EXERCISE OBJECTIVE: Output begins at the line with "R3: none -> 24k (BUF, VOL2)" and ends at the last line of the records below. Copy each line in that span exactly, and leave out pictures.

DATASET RECORDS:
=== Begin Enclosure ===
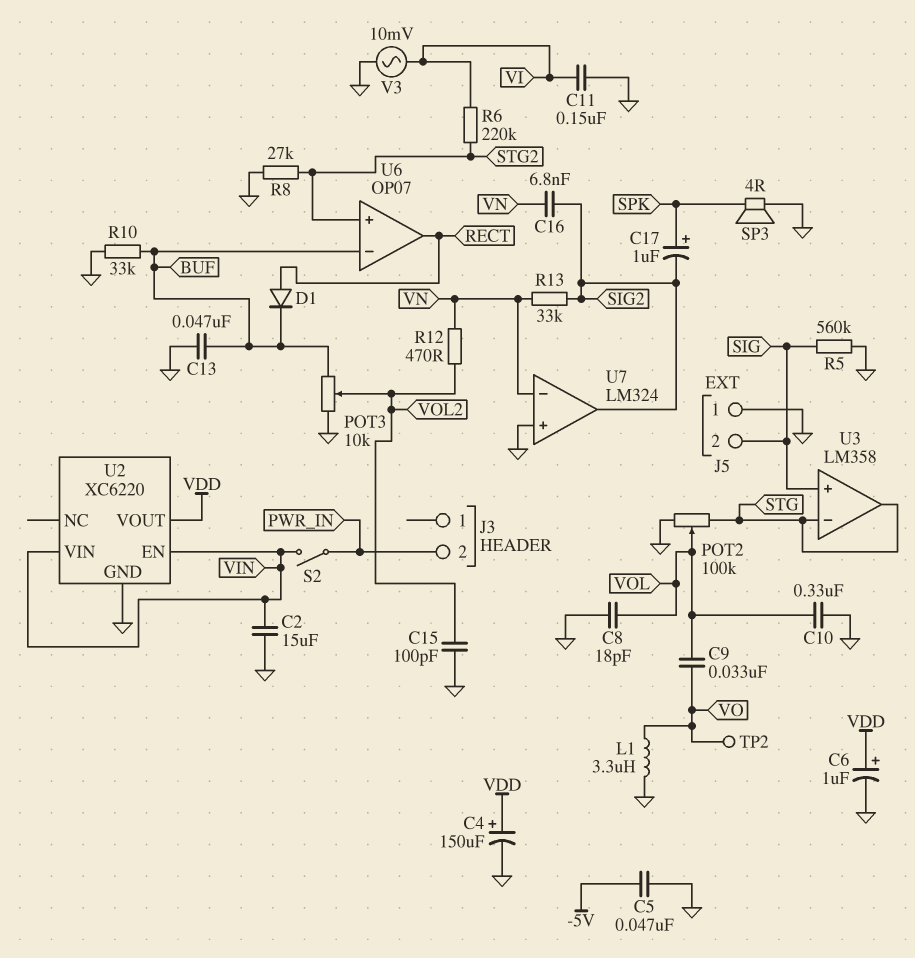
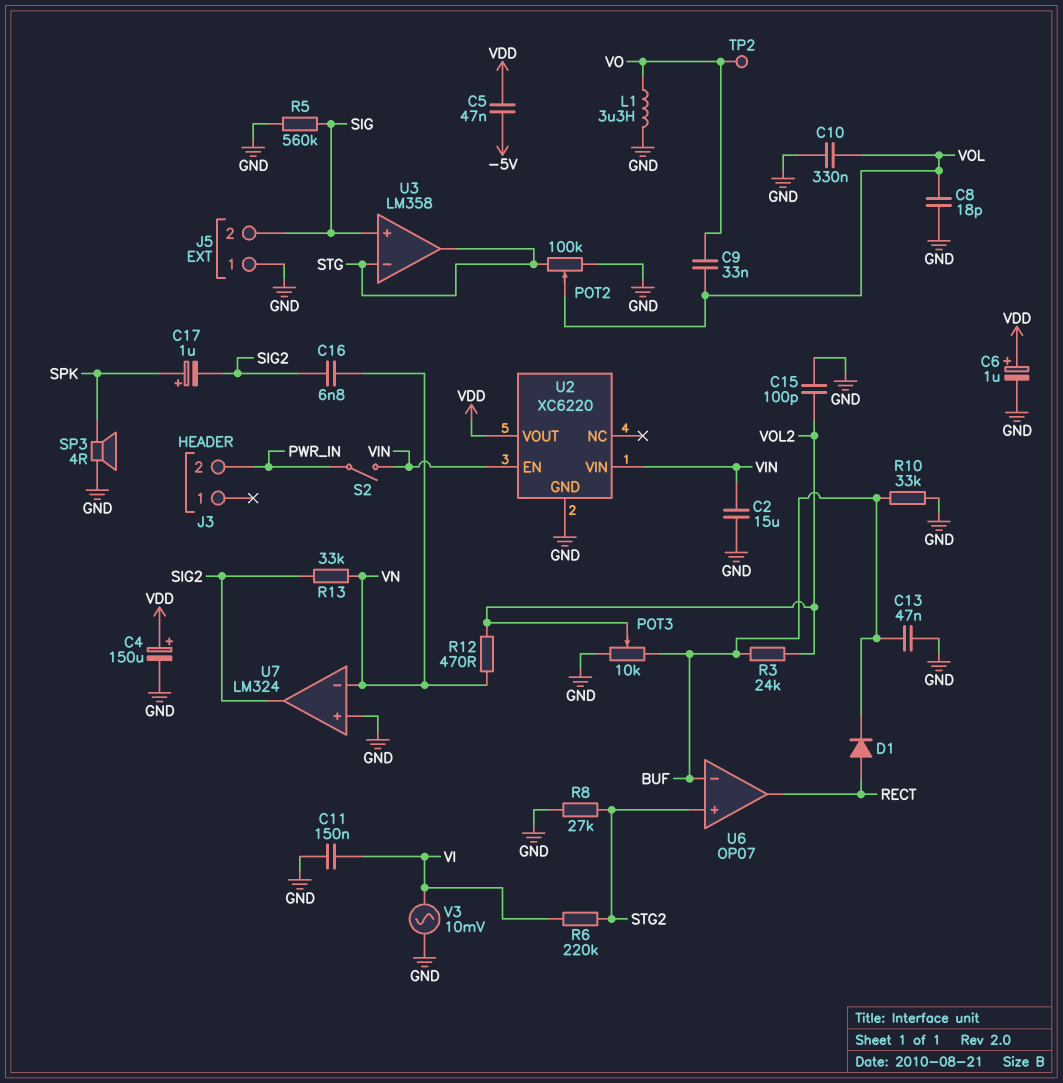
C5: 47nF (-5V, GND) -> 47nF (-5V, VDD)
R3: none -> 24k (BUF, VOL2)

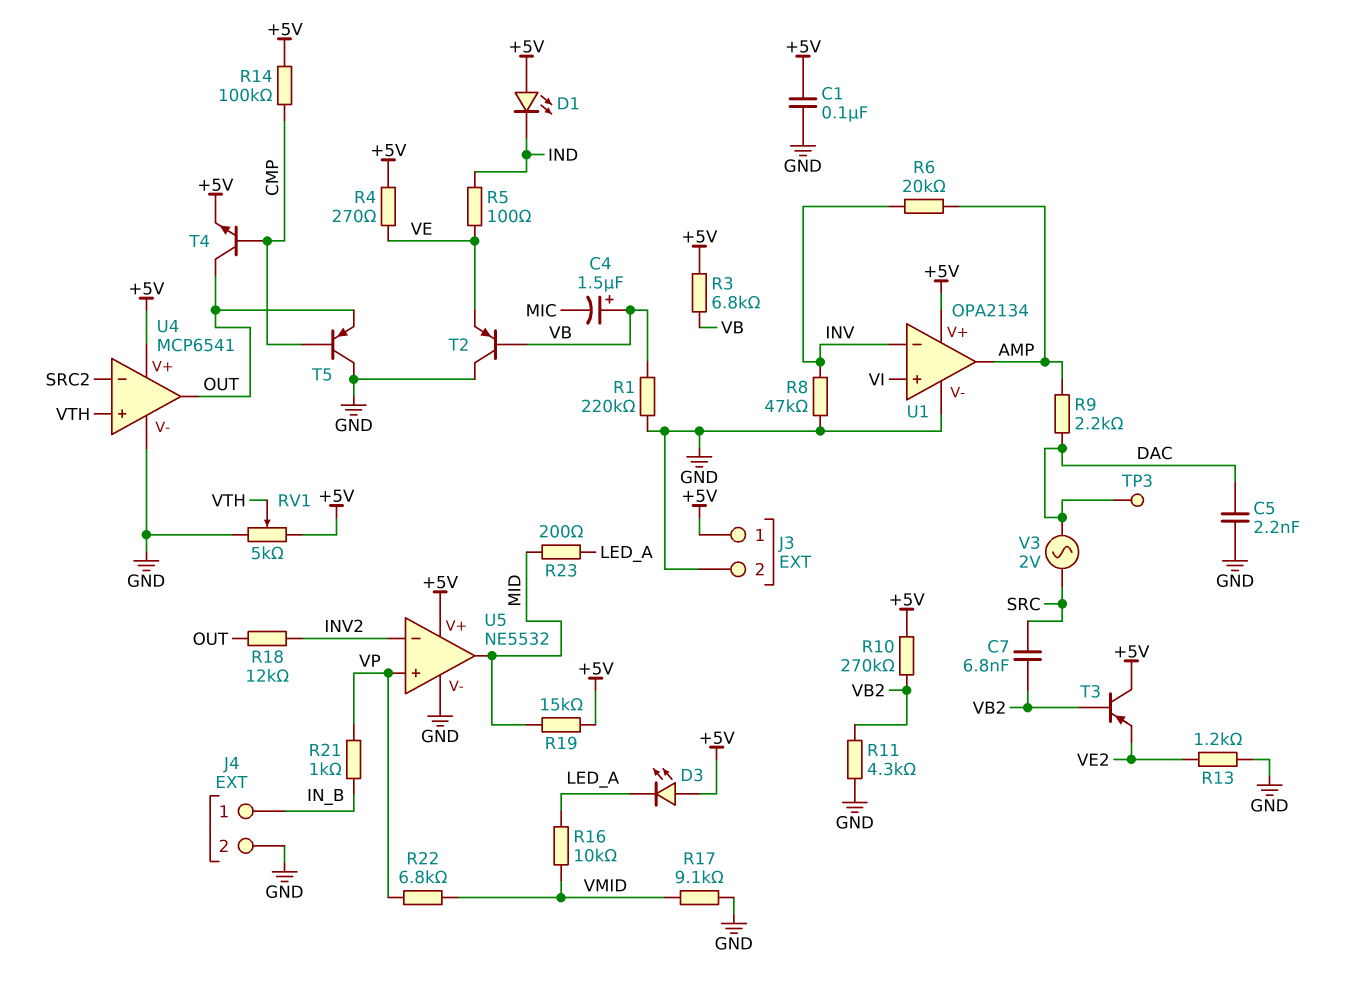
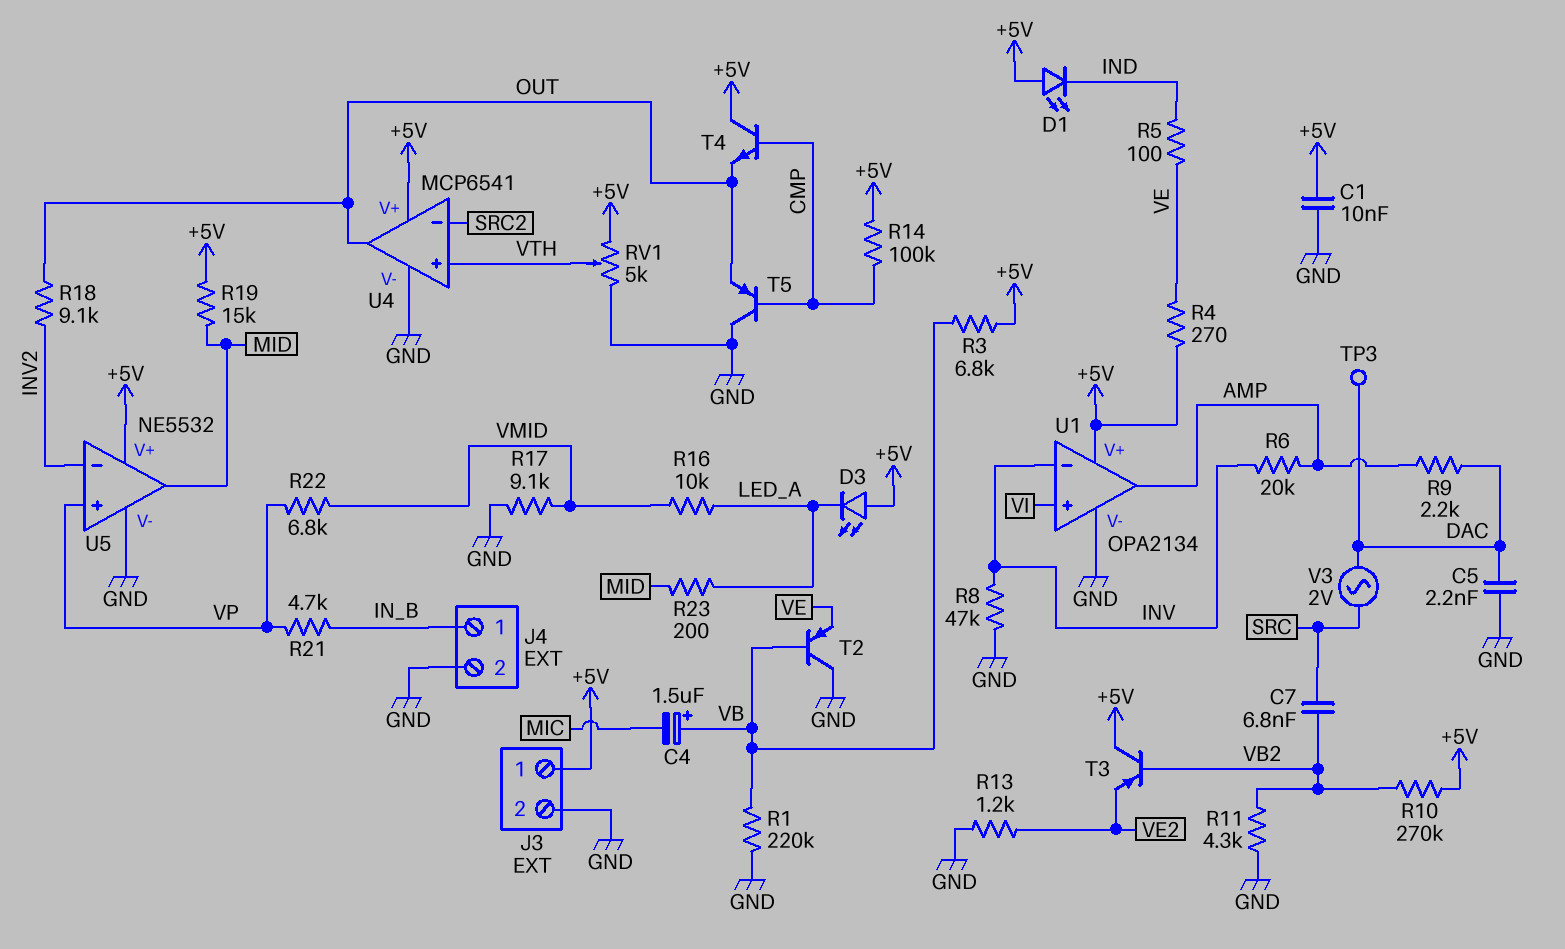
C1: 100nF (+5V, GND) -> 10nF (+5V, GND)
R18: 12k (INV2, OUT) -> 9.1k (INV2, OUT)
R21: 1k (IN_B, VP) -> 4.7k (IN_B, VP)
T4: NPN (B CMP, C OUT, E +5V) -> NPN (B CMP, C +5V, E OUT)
=== End Enclosure ===
TASK RESULT:
R3: none -> 24k (BUF, VOL2)

C1: 100nF (+5V, GND) -> 10nF (+5V, GND)
R18: 12k (INV2, OUT) -> 9.1k (INV2, OUT)
R21: 1k (IN_B, VP) -> 4.7k (IN_B, VP)
T4: NPN (B CMP, C OUT, E +5V) -> NPN (B CMP, C +5V, E OUT)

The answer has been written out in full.